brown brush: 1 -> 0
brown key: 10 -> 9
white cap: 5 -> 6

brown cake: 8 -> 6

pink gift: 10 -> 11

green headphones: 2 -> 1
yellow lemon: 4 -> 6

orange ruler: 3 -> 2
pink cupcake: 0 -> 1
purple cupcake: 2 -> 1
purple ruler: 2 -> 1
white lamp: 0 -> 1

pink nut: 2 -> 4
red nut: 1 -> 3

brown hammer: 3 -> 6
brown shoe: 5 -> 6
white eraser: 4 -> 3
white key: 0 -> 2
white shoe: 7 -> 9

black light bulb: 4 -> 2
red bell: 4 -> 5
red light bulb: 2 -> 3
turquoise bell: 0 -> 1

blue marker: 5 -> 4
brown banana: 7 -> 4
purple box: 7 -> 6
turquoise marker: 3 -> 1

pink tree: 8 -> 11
════════════════════
What to do:
Would you please filter the lines above and copy every one that includes "pink"?

Response to the task:
pink gift: 10 -> 11
pink cupcake: 0 -> 1
pink nut: 2 -> 4
pink tree: 8 -> 11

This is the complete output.